**Requirement:** Where a line of the data holds the word "dispenser", copy that line.

===== Record set =====

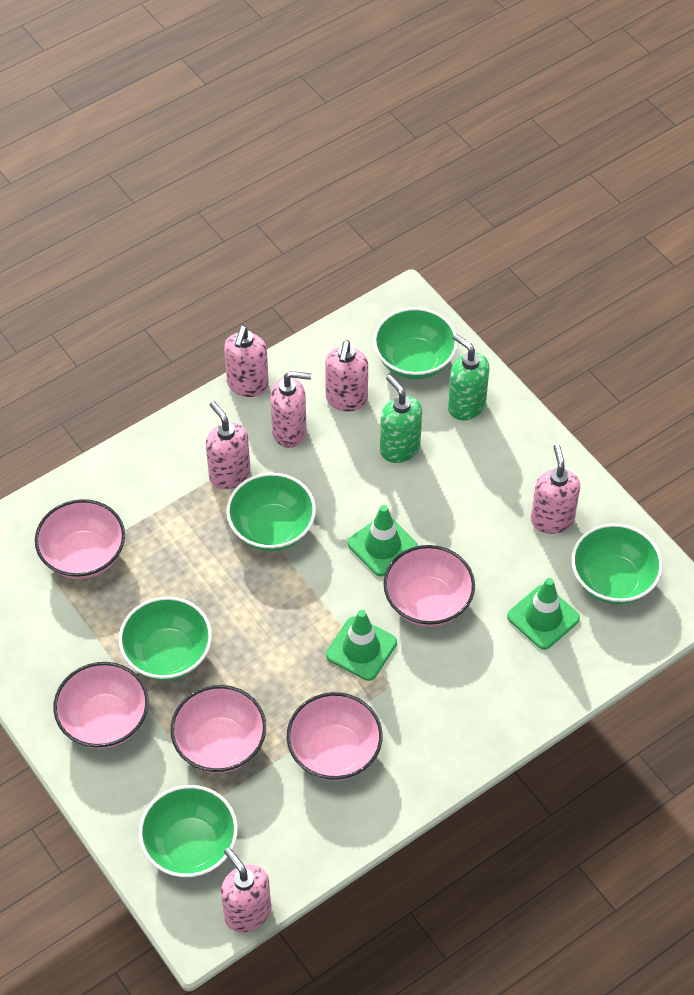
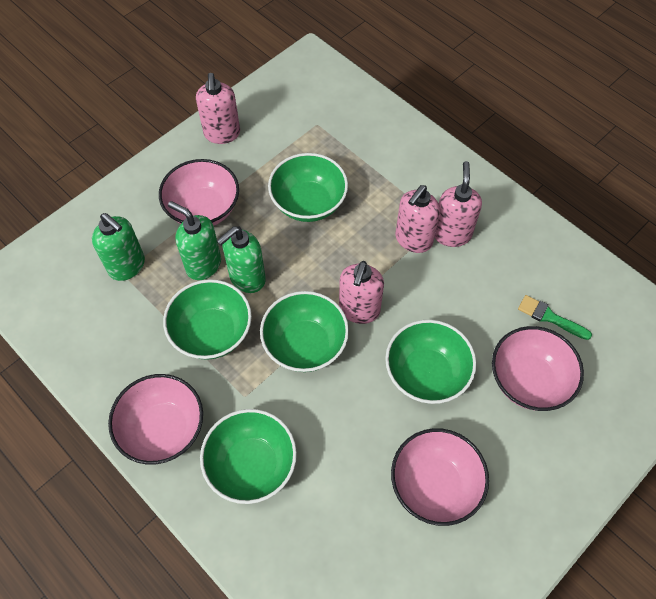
green brush: 0 -> 1
green soap dispenser: 2 -> 3
green traffic cone: 3 -> 0
pink bowl: 5 -> 4
pink soap dispenser: 6 -> 4

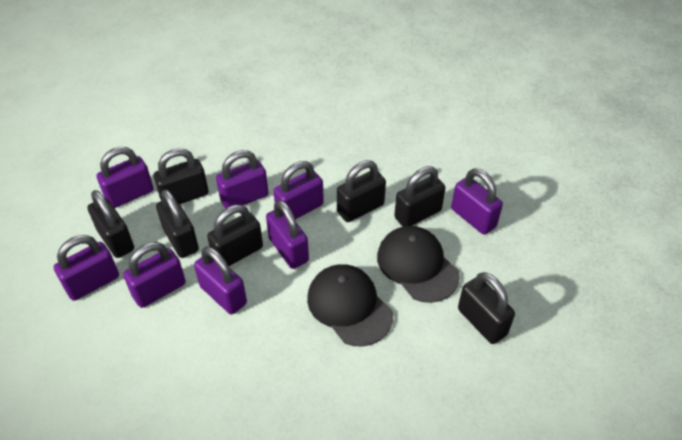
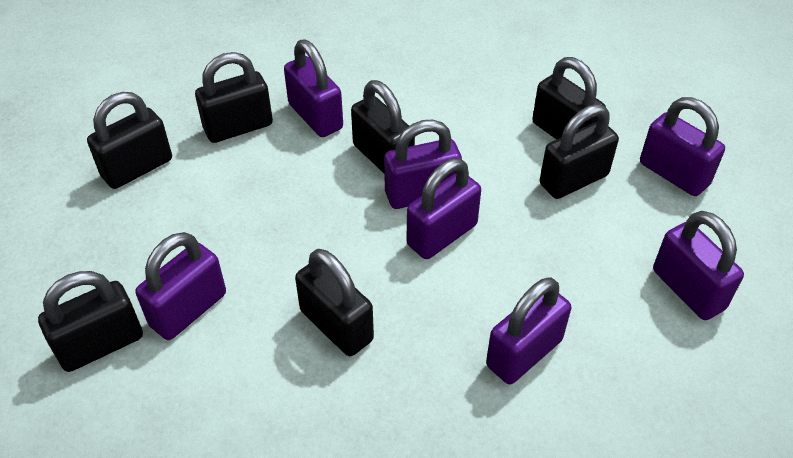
black cap: 2 -> 0
purple padlock: 8 -> 7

=====

**Task answer:**
green soap dispenser: 2 -> 3
pink soap dispenser: 6 -> 4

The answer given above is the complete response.